-- Provided data start --

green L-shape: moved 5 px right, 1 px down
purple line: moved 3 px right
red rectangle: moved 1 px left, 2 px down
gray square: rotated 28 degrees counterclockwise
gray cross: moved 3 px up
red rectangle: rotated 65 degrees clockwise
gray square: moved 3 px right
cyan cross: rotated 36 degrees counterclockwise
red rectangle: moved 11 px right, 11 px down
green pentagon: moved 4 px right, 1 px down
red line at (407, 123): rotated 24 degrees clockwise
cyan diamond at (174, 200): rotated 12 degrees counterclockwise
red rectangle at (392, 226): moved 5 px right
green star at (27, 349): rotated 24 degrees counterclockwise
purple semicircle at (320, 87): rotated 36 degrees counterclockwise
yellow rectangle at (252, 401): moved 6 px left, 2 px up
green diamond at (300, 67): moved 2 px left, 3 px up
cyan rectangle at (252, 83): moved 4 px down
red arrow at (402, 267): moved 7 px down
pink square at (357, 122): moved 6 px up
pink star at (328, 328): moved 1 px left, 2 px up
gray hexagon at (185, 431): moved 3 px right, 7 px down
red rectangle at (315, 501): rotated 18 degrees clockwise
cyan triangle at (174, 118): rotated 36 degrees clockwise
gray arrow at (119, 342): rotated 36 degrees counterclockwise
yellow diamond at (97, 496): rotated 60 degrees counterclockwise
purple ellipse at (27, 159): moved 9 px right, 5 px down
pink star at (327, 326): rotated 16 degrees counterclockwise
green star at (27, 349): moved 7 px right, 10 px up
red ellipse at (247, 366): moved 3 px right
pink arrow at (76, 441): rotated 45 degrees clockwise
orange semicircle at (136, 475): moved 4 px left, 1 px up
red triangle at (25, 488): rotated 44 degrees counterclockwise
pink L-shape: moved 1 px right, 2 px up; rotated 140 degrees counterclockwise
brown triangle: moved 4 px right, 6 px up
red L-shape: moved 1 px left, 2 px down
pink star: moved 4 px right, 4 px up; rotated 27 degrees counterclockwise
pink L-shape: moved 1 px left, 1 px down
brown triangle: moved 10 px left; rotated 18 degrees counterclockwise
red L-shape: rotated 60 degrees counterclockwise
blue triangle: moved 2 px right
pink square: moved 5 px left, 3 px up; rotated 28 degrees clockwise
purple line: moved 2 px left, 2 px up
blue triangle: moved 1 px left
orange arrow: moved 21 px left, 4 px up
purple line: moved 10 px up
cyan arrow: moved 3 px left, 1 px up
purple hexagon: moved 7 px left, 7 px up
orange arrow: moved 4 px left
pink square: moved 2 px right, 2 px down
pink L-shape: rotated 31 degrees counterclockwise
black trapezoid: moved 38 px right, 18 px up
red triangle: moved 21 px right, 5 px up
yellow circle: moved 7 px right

-- Provided data end --

• [Task objective]: Put the entries from the first line through the line containing "pink star at (328, 328): moved" into a JSON list of strings, one string per line, leaving out any blank lines.

• [Final result]:
[
  "green L-shape: moved 5 px right, 1 px down",
  "purple line: moved 3 px right",
  "red rectangle: moved 1 px left, 2 px down",
  "gray square: rotated 28 degrees counterclockwise",
  "gray cross: moved 3 px up",
  "red rectangle: rotated 65 degrees clockwise",
  "gray square: moved 3 px right",
  "cyan cross: rotated 36 degrees counterclockwise",
  "red rectangle: moved 11 px right, 11 px down",
  "green pentagon: moved 4 px right, 1 px down",
  "red line at (407, 123): rotated 24 degrees clockwise",
  "cyan diamond at (174, 200): rotated 12 degrees counterclockwise",
  "red rectangle at (392, 226): moved 5 px right",
  "green star at (27, 349): rotated 24 degrees counterclockwise",
  "purple semicircle at (320, 87): rotated 36 degrees counterclockwise",
  "yellow rectangle at (252, 401): moved 6 px left, 2 px up",
  "green diamond at (300, 67): moved 2 px left, 3 px up",
  "cyan rectangle at (252, 83): moved 4 px down",
  "red arrow at (402, 267): moved 7 px down",
  "pink square at (357, 122): moved 6 px up",
  "pink star at (328, 328): moved 1 px left, 2 px up"
]